## RECORDS SUPPLIED
◆ ◆ ◆

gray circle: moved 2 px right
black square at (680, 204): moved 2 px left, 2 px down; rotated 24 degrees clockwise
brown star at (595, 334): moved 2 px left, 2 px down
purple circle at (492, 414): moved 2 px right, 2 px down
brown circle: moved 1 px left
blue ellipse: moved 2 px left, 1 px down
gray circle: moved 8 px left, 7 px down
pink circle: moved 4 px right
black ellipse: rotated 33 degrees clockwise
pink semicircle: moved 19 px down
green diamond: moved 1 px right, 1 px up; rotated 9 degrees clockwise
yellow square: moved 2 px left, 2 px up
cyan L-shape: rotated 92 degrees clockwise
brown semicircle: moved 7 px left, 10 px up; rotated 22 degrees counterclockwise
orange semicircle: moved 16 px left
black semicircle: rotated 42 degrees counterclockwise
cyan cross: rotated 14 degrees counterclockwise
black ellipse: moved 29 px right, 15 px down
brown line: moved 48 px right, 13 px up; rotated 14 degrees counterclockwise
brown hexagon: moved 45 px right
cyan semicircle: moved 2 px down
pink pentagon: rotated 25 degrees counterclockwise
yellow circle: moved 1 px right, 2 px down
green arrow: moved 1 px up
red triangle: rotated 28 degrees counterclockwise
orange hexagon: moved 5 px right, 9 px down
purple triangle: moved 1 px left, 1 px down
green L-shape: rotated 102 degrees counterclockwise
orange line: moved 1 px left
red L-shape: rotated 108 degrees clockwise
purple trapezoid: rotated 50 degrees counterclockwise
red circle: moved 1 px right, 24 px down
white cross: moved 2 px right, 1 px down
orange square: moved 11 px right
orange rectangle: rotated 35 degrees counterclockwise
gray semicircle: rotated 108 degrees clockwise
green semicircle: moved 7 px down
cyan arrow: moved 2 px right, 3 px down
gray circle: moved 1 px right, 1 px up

◆ ◆ ◆

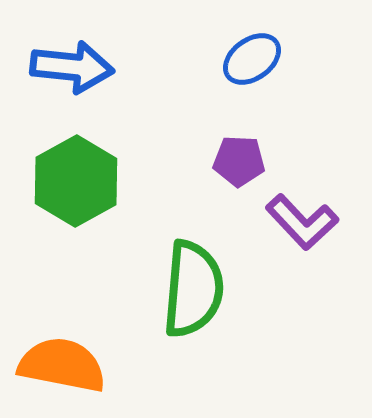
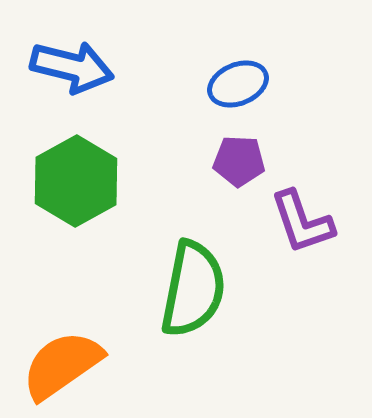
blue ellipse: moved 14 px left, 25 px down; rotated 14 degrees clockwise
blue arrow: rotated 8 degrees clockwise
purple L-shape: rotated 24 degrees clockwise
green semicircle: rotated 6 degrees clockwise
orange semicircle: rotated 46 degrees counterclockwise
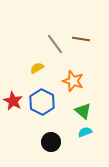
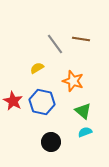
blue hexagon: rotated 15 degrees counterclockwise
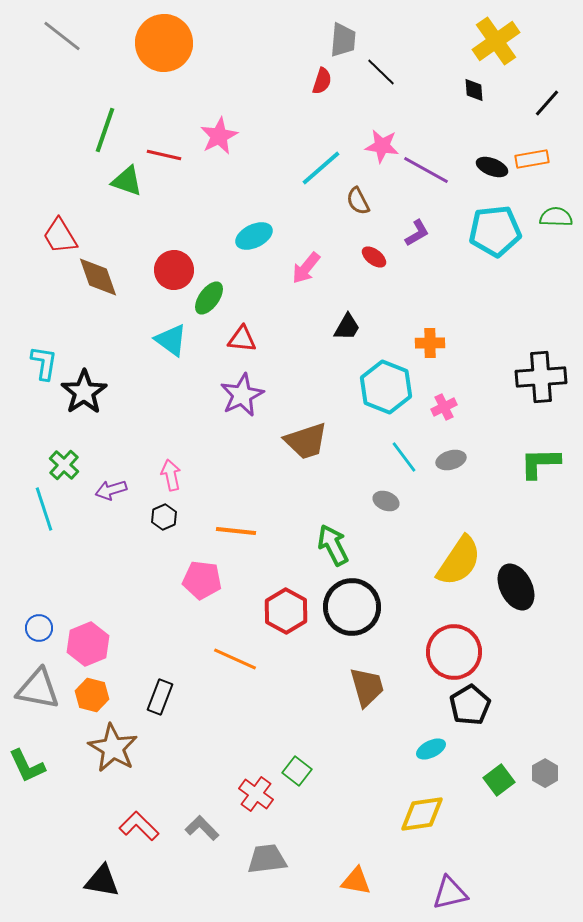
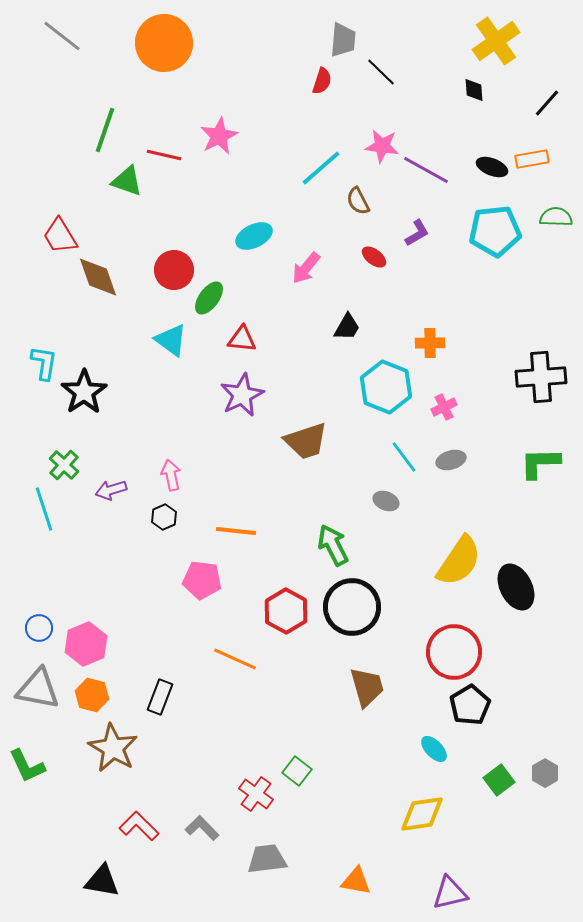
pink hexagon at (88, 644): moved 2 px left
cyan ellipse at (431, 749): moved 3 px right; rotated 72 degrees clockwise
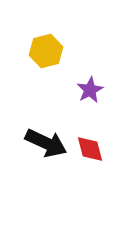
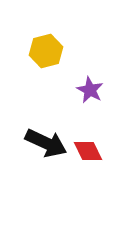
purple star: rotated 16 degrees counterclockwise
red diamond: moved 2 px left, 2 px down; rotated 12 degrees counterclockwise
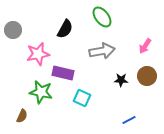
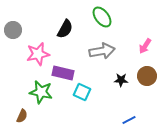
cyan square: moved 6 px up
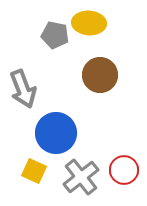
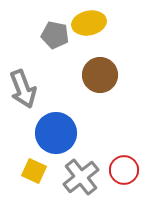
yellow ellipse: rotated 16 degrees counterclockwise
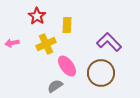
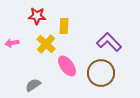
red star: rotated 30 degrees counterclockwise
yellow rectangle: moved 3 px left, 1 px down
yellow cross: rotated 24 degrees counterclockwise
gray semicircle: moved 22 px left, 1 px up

◆ ◆ ◆

## DIRECTIONS FOR THIS TASK
Across the entries above, how many lines include the word "green"? Give only the number.

## REPLY TO THE TASK
5